■ RECORD SET
● ● ● ●
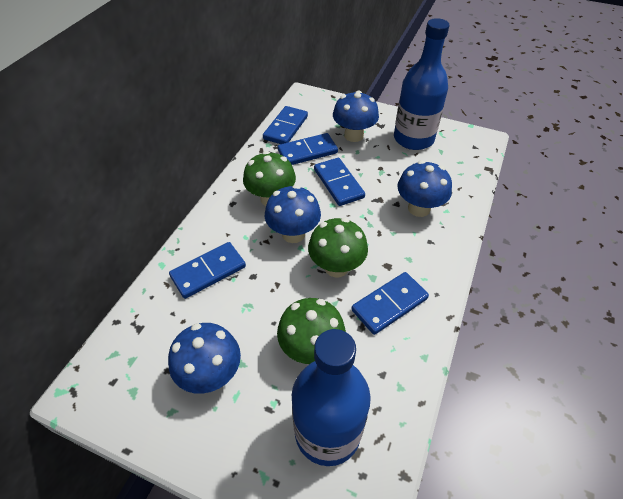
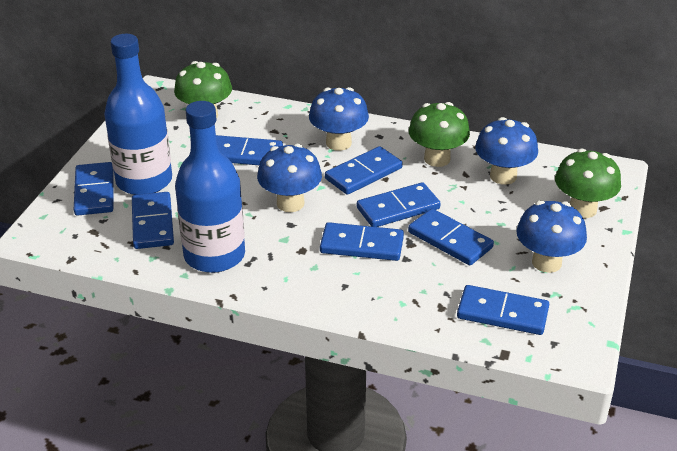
blue domino: 5 -> 8

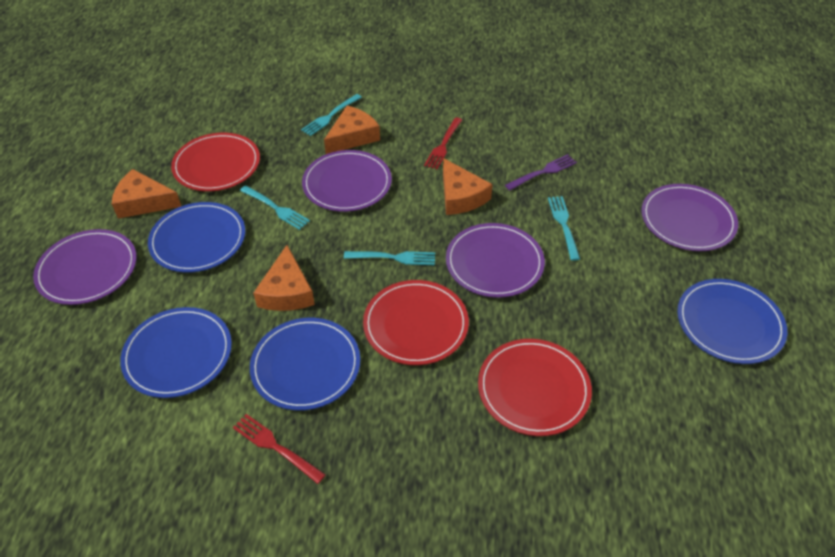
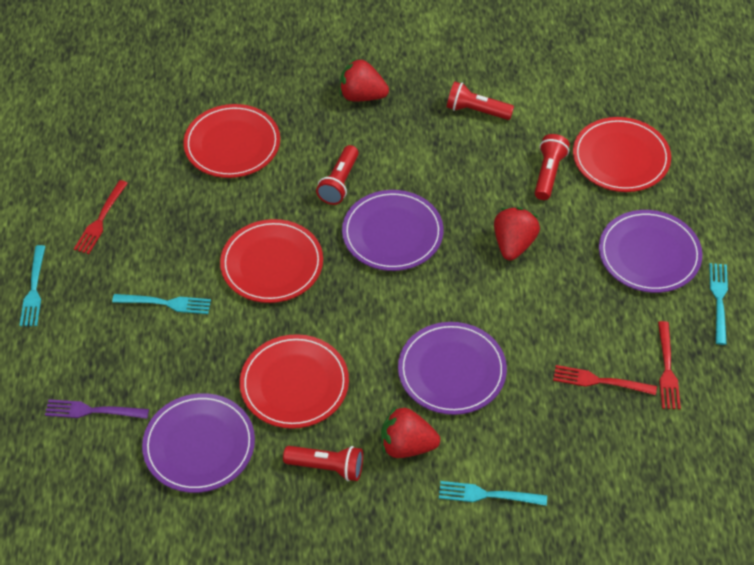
blue plate: 4 -> 0
orange cheese: 4 -> 0
red flashlight: 0 -> 4
red fork: 2 -> 3
red plate: 3 -> 4
red strawberry: 0 -> 3

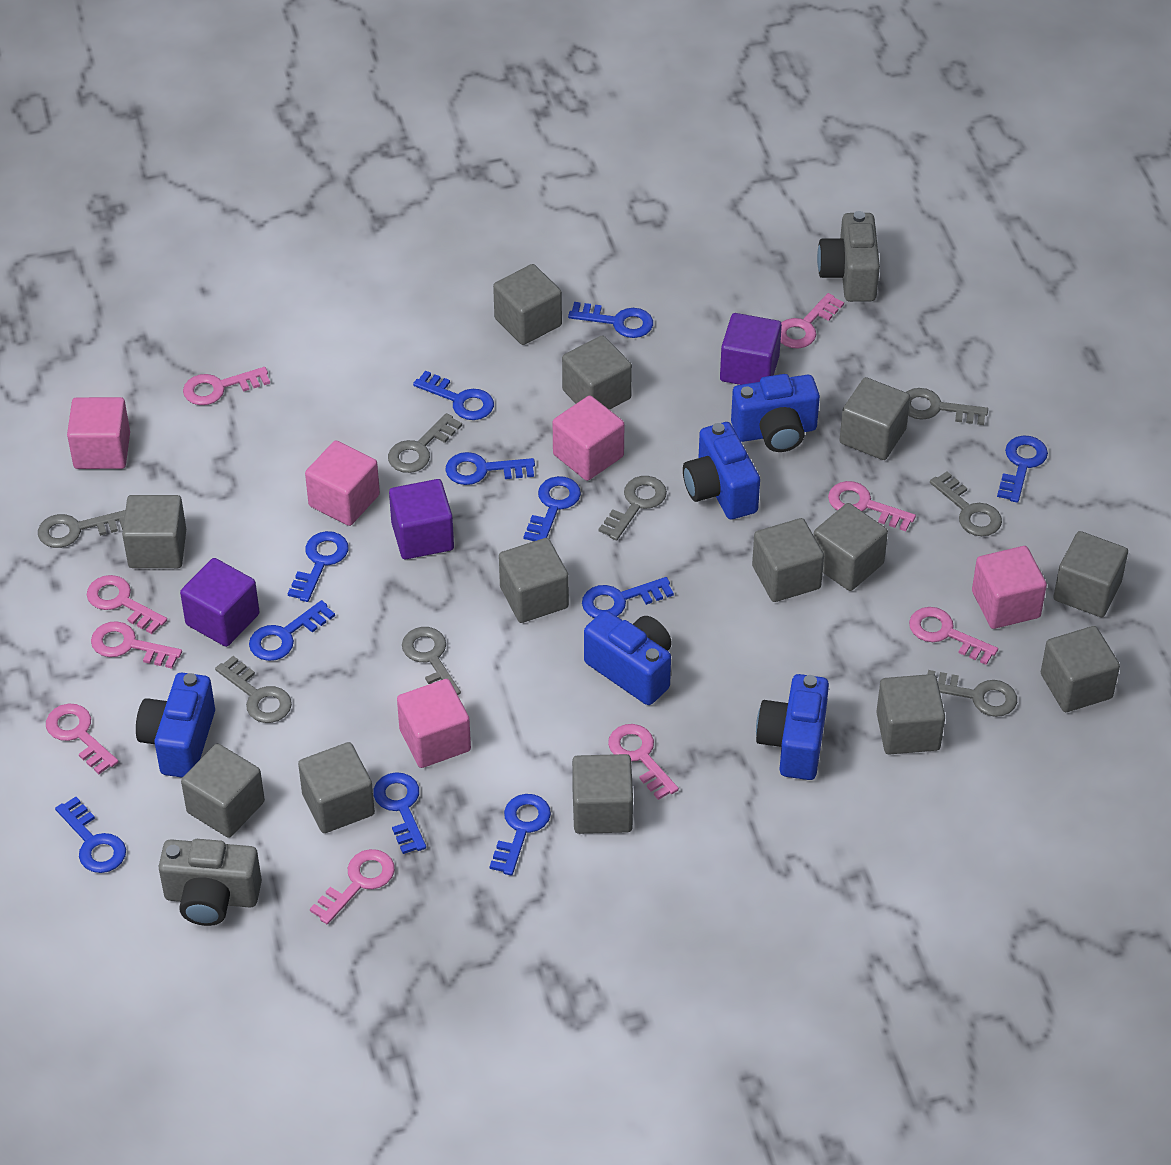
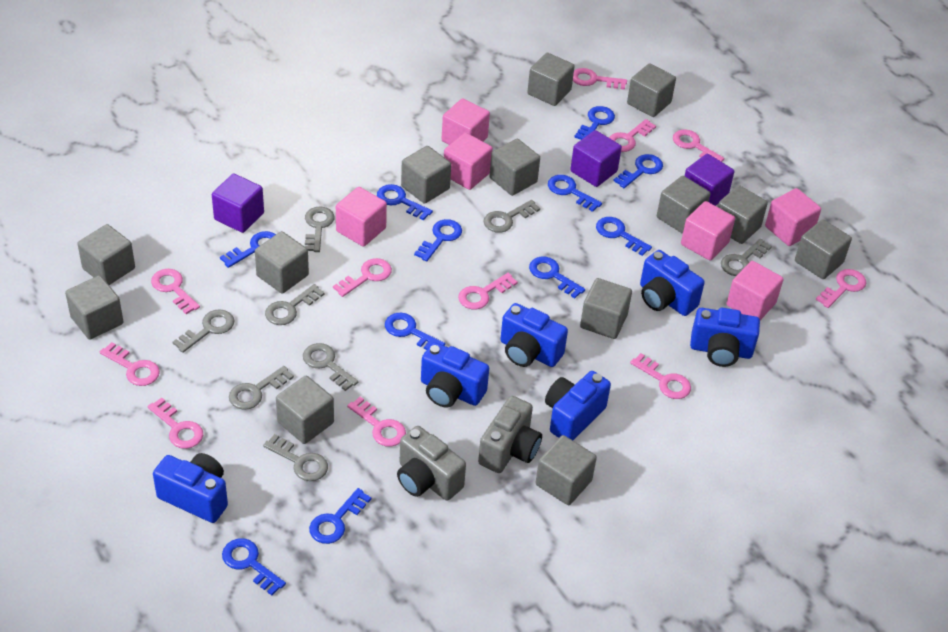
blue camera: 5 -> 6
pink cube: 5 -> 6
pink key: 9 -> 11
● ● ● ●
■ WHAT NEEDS TO BE DONE
Leave the pictures out, and transcribe each of the records exactly.

■ RESPONSE FOR THIS EXERCISE
blue domino: 5 -> 8

blue plate: 4 -> 0
orange cheese: 4 -> 0
red flashlight: 0 -> 4
red fork: 2 -> 3
red plate: 3 -> 4
red strawberry: 0 -> 3

blue camera: 5 -> 6
pink cube: 5 -> 6
pink key: 9 -> 11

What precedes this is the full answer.